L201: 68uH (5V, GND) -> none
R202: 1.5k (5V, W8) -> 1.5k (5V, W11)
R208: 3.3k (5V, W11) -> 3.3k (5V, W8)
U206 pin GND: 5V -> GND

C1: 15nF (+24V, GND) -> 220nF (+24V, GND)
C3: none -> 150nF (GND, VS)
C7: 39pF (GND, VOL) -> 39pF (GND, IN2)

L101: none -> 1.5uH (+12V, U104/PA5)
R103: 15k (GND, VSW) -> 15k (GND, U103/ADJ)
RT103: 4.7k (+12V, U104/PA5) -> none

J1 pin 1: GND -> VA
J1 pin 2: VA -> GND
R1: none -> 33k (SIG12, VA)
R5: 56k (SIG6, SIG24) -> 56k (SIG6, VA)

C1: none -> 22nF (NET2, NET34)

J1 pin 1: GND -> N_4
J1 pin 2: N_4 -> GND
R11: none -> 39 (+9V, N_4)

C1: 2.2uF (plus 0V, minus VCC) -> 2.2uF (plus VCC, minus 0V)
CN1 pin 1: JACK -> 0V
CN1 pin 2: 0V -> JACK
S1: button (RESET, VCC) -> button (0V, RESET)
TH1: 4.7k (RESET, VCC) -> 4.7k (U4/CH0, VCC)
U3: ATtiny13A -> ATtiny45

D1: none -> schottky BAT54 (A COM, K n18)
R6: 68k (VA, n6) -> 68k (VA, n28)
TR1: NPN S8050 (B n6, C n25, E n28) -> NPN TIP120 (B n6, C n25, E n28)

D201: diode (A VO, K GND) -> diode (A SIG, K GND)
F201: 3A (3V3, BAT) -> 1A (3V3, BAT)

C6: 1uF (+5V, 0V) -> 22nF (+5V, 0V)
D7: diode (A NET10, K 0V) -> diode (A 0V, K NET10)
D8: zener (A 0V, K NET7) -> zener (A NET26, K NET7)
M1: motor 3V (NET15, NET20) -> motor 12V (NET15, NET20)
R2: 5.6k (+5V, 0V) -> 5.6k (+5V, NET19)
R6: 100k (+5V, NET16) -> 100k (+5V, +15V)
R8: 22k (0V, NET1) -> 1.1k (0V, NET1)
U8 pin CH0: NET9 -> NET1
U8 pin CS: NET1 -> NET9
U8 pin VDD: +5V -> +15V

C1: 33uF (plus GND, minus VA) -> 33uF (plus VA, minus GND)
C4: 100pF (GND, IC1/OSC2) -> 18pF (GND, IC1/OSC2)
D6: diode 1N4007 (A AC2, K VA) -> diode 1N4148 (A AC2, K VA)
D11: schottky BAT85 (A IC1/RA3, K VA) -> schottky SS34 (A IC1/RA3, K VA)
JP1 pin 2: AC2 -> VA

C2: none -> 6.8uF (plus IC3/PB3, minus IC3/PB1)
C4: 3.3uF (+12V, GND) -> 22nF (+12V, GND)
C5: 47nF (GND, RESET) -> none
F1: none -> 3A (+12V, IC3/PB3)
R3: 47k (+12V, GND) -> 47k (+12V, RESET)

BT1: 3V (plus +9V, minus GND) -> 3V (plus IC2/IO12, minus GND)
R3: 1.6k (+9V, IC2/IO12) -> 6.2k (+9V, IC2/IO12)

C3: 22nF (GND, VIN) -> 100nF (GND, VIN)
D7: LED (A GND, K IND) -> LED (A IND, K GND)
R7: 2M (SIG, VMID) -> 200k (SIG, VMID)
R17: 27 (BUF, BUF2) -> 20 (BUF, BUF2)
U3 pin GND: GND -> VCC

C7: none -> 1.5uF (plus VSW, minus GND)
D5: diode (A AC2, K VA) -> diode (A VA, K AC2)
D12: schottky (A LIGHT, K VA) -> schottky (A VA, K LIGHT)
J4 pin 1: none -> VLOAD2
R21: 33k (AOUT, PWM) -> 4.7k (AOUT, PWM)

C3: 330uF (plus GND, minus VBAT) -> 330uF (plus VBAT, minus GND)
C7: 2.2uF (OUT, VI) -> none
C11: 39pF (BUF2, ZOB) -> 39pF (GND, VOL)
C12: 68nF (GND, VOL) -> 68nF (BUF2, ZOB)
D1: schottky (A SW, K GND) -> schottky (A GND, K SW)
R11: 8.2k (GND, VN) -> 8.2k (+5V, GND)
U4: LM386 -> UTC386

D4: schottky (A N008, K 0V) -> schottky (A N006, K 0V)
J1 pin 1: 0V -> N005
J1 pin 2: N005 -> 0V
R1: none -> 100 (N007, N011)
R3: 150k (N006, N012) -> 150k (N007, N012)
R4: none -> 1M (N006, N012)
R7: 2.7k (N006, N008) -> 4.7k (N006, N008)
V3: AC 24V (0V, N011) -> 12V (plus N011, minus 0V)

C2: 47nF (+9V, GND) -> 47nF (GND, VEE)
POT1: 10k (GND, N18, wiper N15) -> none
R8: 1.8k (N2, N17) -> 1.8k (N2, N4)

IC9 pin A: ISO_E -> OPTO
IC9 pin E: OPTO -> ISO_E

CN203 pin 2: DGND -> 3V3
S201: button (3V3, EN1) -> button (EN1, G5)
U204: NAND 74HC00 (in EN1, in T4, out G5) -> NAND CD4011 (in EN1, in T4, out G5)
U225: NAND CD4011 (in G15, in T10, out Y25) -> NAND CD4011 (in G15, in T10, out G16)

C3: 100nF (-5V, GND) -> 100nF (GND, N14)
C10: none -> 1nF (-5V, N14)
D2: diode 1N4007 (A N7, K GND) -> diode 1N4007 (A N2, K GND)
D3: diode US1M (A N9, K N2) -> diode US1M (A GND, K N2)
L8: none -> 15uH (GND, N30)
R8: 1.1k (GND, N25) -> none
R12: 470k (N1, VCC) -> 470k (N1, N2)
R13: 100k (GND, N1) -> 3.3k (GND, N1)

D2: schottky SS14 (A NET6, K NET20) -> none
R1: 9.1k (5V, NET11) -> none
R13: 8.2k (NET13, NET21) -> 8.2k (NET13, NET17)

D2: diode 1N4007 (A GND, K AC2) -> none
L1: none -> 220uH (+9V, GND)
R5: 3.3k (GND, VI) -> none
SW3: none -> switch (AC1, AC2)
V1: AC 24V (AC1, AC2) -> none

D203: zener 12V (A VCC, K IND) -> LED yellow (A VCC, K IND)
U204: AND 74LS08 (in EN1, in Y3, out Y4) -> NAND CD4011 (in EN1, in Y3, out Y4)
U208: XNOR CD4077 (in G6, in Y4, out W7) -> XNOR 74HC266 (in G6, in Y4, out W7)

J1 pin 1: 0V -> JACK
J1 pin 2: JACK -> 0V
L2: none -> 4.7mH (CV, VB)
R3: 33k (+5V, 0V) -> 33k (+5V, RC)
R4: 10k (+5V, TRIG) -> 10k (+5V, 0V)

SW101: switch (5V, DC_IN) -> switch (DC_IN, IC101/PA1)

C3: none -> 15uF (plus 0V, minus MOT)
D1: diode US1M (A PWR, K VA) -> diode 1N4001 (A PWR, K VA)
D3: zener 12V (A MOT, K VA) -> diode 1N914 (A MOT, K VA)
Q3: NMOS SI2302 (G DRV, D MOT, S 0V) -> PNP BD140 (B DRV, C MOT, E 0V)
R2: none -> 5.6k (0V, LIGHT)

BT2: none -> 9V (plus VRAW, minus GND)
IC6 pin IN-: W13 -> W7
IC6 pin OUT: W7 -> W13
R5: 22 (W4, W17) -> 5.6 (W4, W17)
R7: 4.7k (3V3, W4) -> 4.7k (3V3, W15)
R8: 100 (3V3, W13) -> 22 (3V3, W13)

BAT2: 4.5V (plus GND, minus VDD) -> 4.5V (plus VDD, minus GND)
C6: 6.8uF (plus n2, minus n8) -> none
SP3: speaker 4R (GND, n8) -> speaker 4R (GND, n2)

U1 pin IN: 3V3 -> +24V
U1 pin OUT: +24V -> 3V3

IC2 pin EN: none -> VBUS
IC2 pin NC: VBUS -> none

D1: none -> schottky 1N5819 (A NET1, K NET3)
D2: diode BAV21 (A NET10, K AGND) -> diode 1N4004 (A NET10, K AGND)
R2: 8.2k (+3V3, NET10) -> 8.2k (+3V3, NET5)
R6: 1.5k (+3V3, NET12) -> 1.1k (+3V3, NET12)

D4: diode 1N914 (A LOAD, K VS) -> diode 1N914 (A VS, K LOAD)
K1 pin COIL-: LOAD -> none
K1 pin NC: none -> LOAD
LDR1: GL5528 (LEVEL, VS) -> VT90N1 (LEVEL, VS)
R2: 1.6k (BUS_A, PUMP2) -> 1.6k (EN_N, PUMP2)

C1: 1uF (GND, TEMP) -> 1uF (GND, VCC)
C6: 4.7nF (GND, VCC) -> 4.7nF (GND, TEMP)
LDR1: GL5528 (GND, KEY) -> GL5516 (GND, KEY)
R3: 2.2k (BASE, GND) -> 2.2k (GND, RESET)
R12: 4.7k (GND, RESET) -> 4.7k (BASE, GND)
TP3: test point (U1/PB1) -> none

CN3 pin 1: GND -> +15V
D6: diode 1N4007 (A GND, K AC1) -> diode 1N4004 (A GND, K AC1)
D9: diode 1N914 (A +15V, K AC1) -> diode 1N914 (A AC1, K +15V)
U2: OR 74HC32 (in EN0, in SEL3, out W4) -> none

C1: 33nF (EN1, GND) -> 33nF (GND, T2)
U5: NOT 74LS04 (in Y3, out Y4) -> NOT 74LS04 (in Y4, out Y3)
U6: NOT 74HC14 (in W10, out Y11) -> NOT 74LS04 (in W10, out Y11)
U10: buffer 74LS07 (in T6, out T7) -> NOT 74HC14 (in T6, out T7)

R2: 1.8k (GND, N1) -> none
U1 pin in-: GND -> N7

------------

### What the task requires
Check each line above for the string "RESET", then copy the ones that have it.

### Answer to the problem
S1: button (RESET, VCC) -> button (0V, RESET)
TH1: 4.7k (RESET, VCC) -> 4.7k (U4/CH0, VCC)
C5: 47nF (GND, RESET) -> none
R3: 47k (+12V, GND) -> 47k (+12V, RESET)
R3: 2.2k (BASE, GND) -> 2.2k (GND, RESET)
R12: 4.7k (GND, RESET) -> 4.7k (BASE, GND)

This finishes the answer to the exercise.